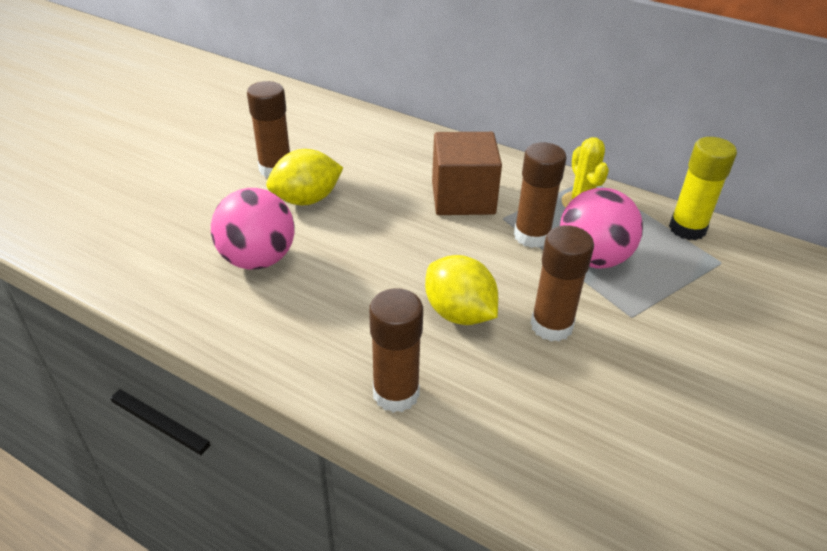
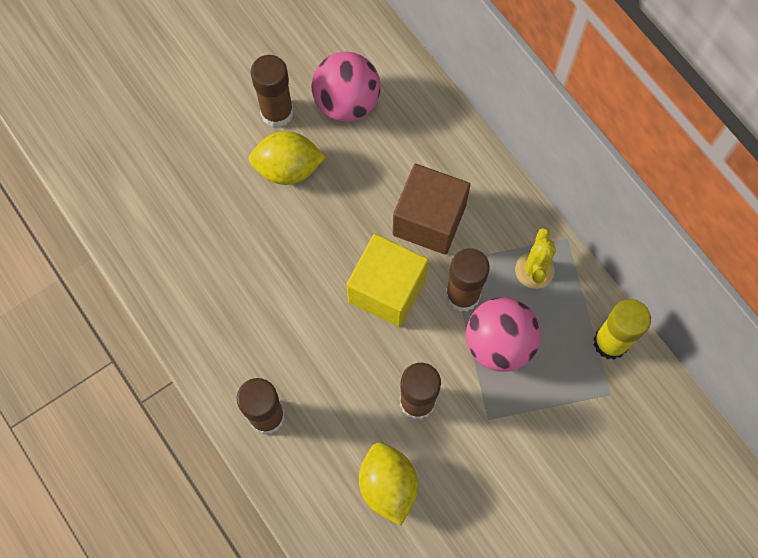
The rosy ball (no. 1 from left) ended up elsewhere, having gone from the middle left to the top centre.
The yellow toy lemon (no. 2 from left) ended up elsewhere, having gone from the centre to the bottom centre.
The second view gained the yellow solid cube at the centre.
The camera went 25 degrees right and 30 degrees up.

▸ **Exercise objective**: Without the pictures, repeat the listing exactly as it reads.

▸ **Result of the exercise**:
The rosy ball (no. 1 from left) ended up elsewhere, having gone from the middle left to the top centre.
The yellow toy lemon (no. 2 from left) ended up elsewhere, having gone from the centre to the bottom centre.
The second view gained the yellow solid cube at the centre.
The camera went 25 degrees right and 30 degrees up.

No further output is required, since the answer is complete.